**What the task requires**
Could you copy every line of the data that contains "none"?
=== Exercise material ===
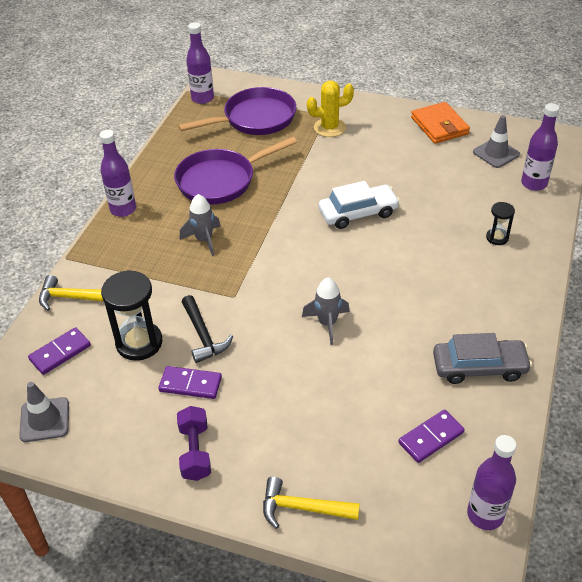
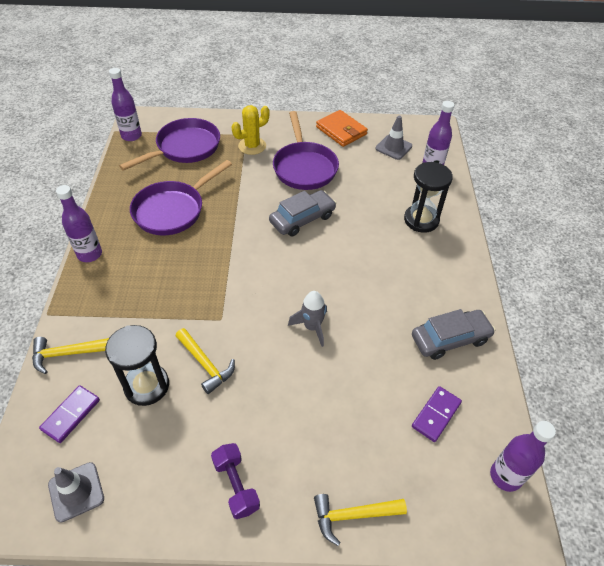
camera: 20 degrees left, 5 degrees up
purple domino [158,366,222,399] -> none
grey rocket [180,194,221,256] -> none
black hammer [182,295,233,363] -> yellow hammer [176,328,235,394]
white car [319,181,400,229] -> grey car [269,190,336,236]
black hourglass [486,202,515,245] -> black hourglass [404,162,453,233], size x1.89
none -> purple pan [273,111,339,190]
===
**Output for this exercise**
purple domino [158,366,222,399] -> none
grey rocket [180,194,221,256] -> none
none -> purple pan [273,111,339,190]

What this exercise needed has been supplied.